# [WHAT IS BEING ASKED]
Scan the records below for the word "brown". Copy each line where it appears.

# [SUPPLIED INFORMATION]

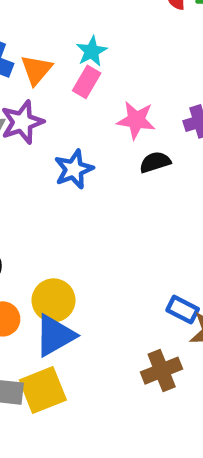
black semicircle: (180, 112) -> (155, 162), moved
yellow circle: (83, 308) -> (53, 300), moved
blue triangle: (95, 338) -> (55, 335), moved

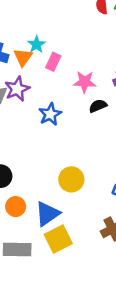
cyan star: (92, 51) -> (36, 45), moved
yellow circle: (53, 300) -> (71, 179), moved
yellow square: (43, 390) -> (58, 239), moved

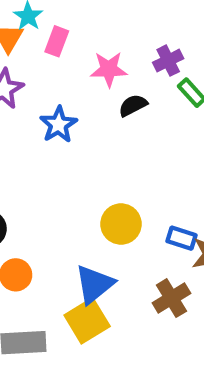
yellow circle: (71, 179) -> (121, 224), moved
blue triangle: (47, 214) -> (94, 284), moved

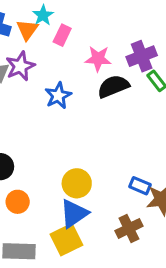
purple cross: (168, 61) -> (142, 56), size x1.4
black semicircle: (133, 105) -> (113, 86), size x1.5
yellow circle: (121, 224) -> (77, 183), moved

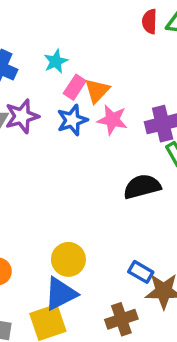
orange triangle: (27, 30) -> (97, 91), moved
black semicircle: (113, 86) -> (142, 187), moved
blue star: (58, 96) -> (72, 120), moved

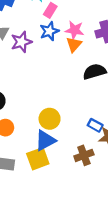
orange triangle: (97, 91) -> (74, 44), moved
purple star: (22, 116) -> (21, 42), moved

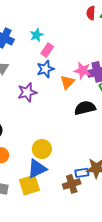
pink star: (75, 30) -> (82, 70), moved
purple star: (21, 42) -> (27, 92), moved
blue rectangle: (95, 125) -> (82, 173), moved, turned -40

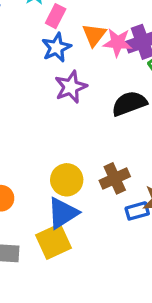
orange triangle: (67, 82) -> (94, 35), moved
purple star: (27, 92) -> (71, 87), moved
brown cross: (72, 184) -> (115, 178), moved

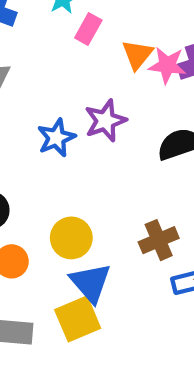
blue star: (56, 48) -> (56, 138), moved
yellow circle: (67, 180) -> (71, 238), moved
blue triangle: (63, 213) -> (90, 283), turned -40

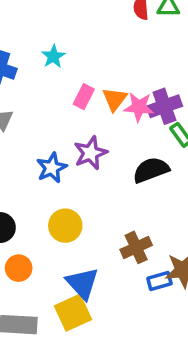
pink rectangle: (88, 29) -> (84, 97), moved
yellow circle: (71, 238) -> (65, 226), moved

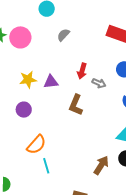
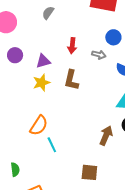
yellow star: (28, 80) -> (41, 83), moved
gray arrow: (99, 83) -> (99, 55), moved
purple circle: (24, 110) -> (15, 55), moved

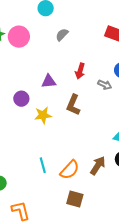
purple circle: (15, 55) -> (21, 99), moved
yellow star: (41, 83) -> (43, 115), moved
orange semicircle: (39, 125) -> (70, 170), moved

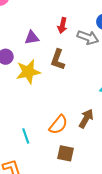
gray arrow: (105, 85) -> (88, 37), size x1.5
yellow star: (43, 115) -> (28, 72), size x1.4
cyan line: (43, 165) -> (26, 136), moved

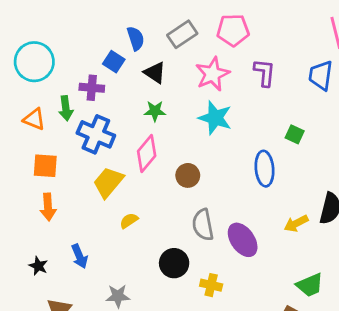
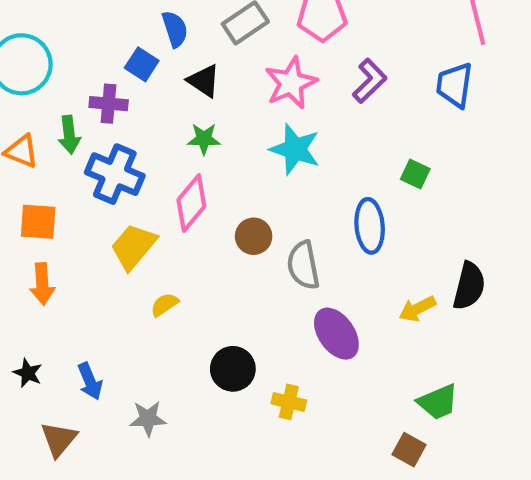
purple L-shape: (265, 73) -> (370, 81), turned 40
gray semicircle: (203, 225) -> (303, 265), moved
blue arrow: (79, 256) -> (90, 381), moved

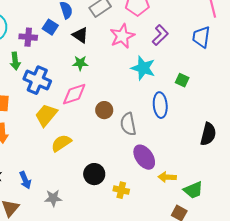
purple cross: (109, 104) -> (28, 37), moved
cyan star: (295, 149) -> (143, 68), moved
pink diamond: (191, 203) -> (74, 94), turned 32
yellow semicircle: (164, 305) -> (61, 143), size x1.5
yellow arrow: (417, 309) -> (167, 177), moved, turned 30

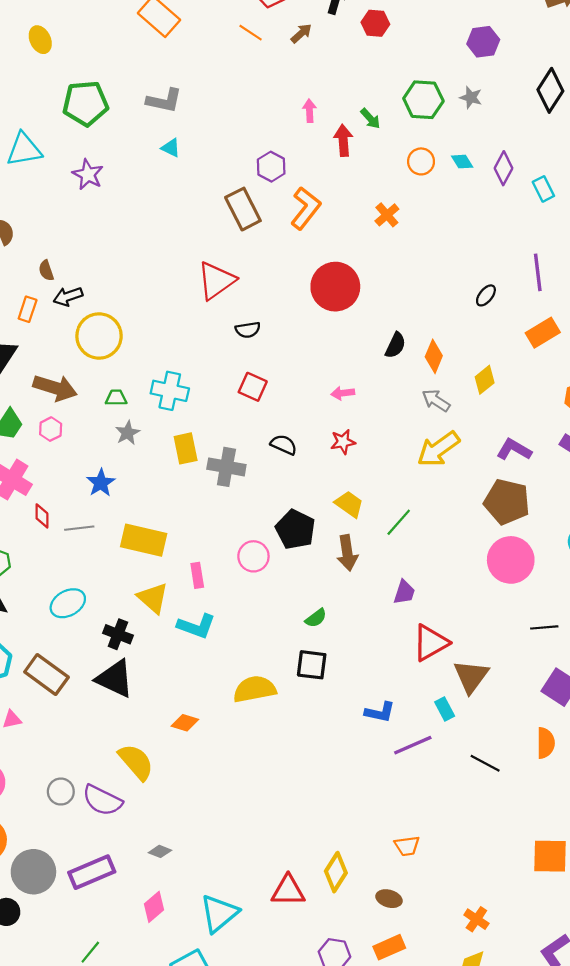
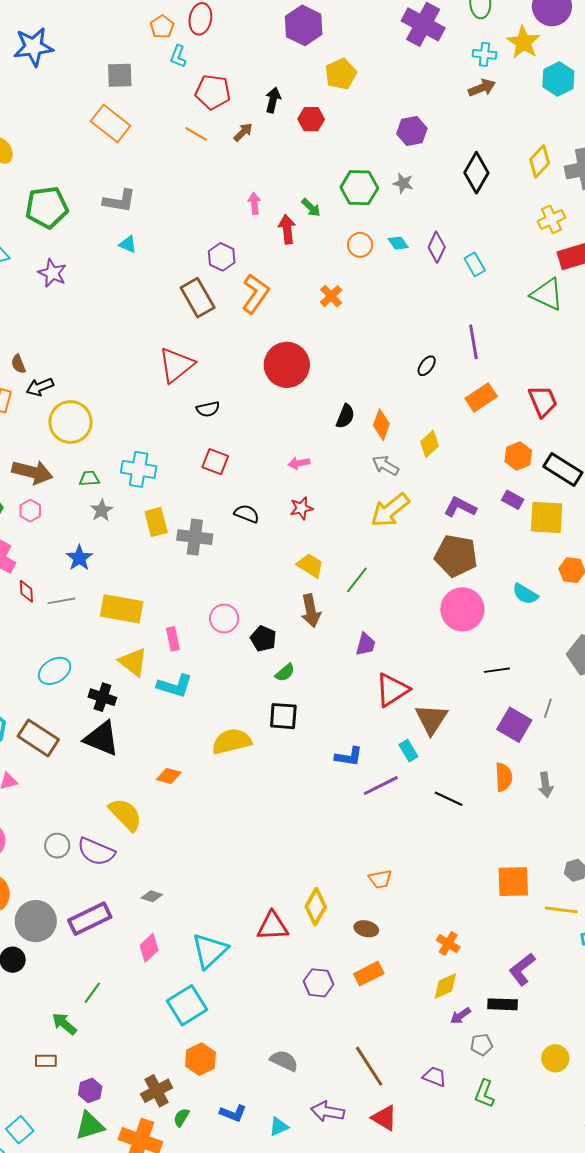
black pentagon: (295, 529) -> (263, 639), moved, size x0.7

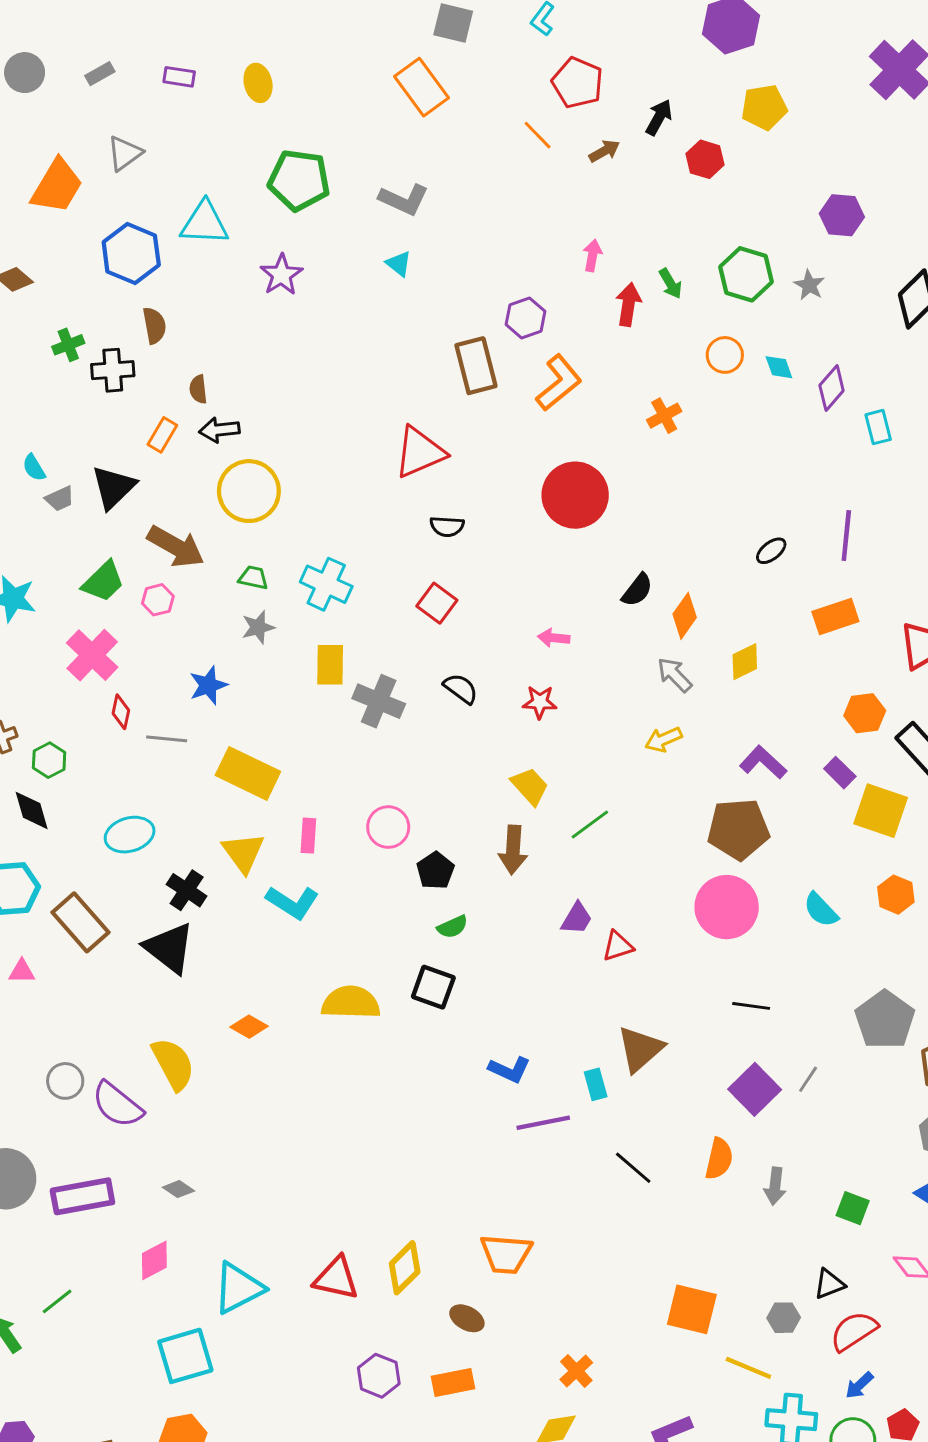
yellow arrow: (390, 510) -> (664, 739), size x0.6
brown pentagon: (456, 556) -> (738, 829), turned -30
red triangle: (392, 690) -> (618, 946), moved, size x0.6
orange trapezoid: (380, 879) -> (506, 1254), size x1.5

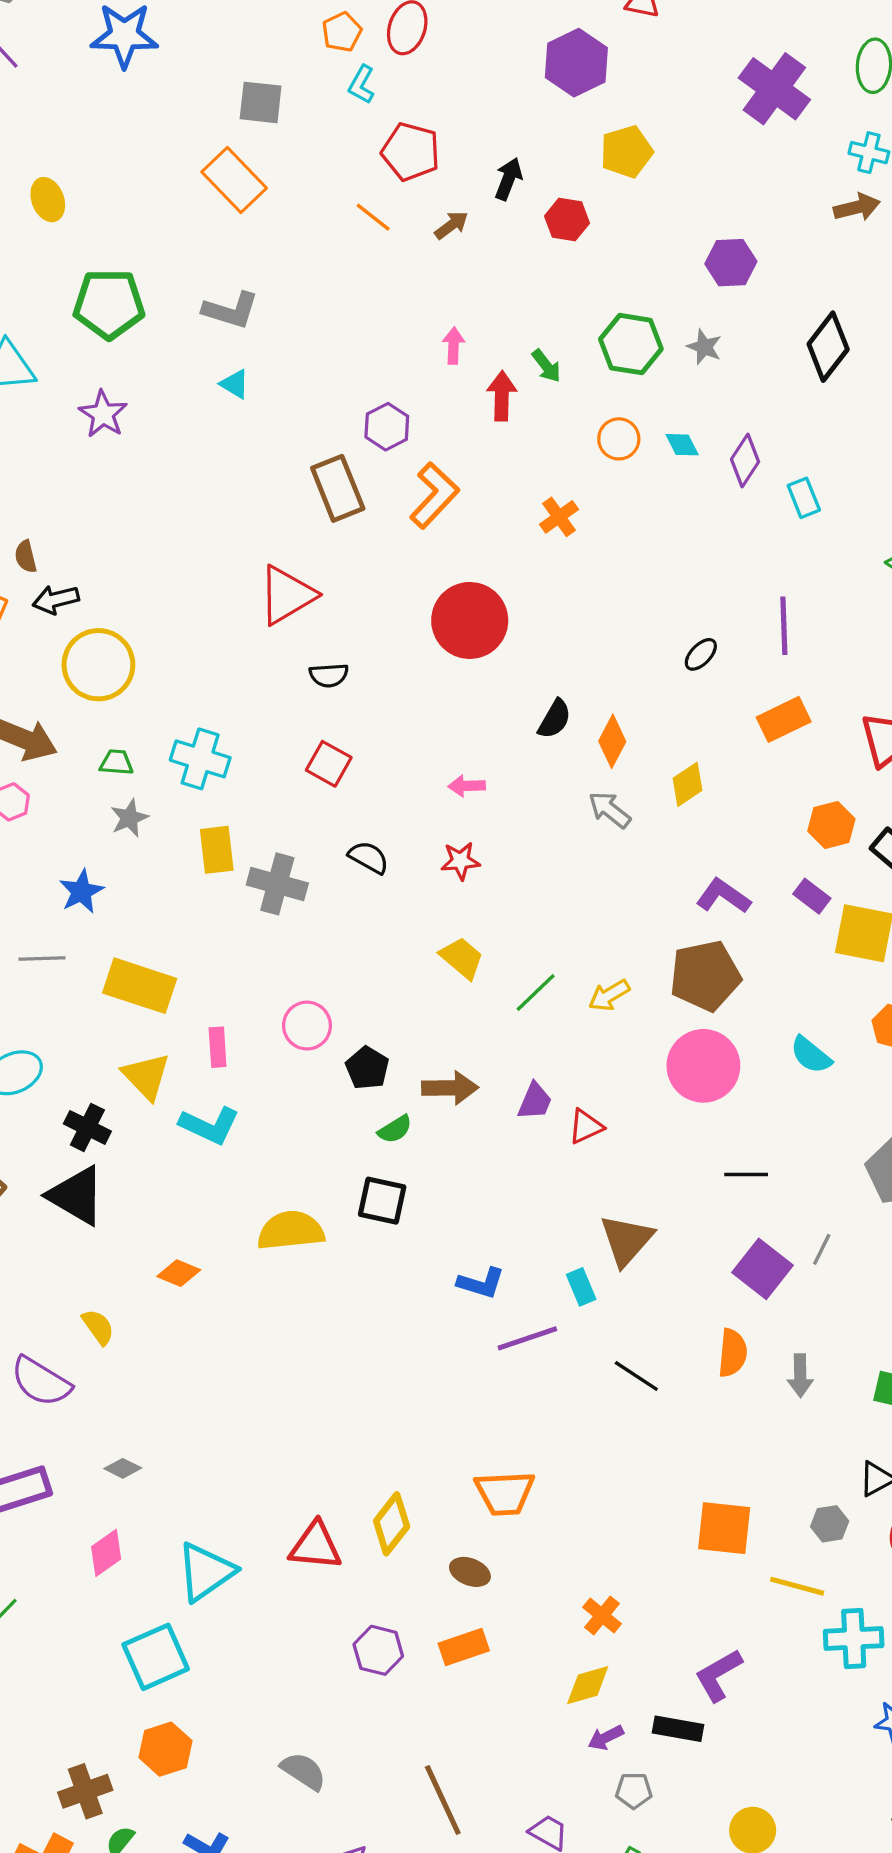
yellow arrow: (664, 739) -> (609, 995), moved
brown arrow: (513, 850) -> (450, 1088), moved, turned -87
yellow semicircle: (173, 1064) -> (98, 1327), size x0.6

# [SOLUTION TO THE PROBLEM]
brown cross: (72, 184) -> (115, 178), moved
brown pentagon: (456, 556) -> (738, 829), turned -30
brown arrow: (513, 850) -> (450, 1088), moved, turned -87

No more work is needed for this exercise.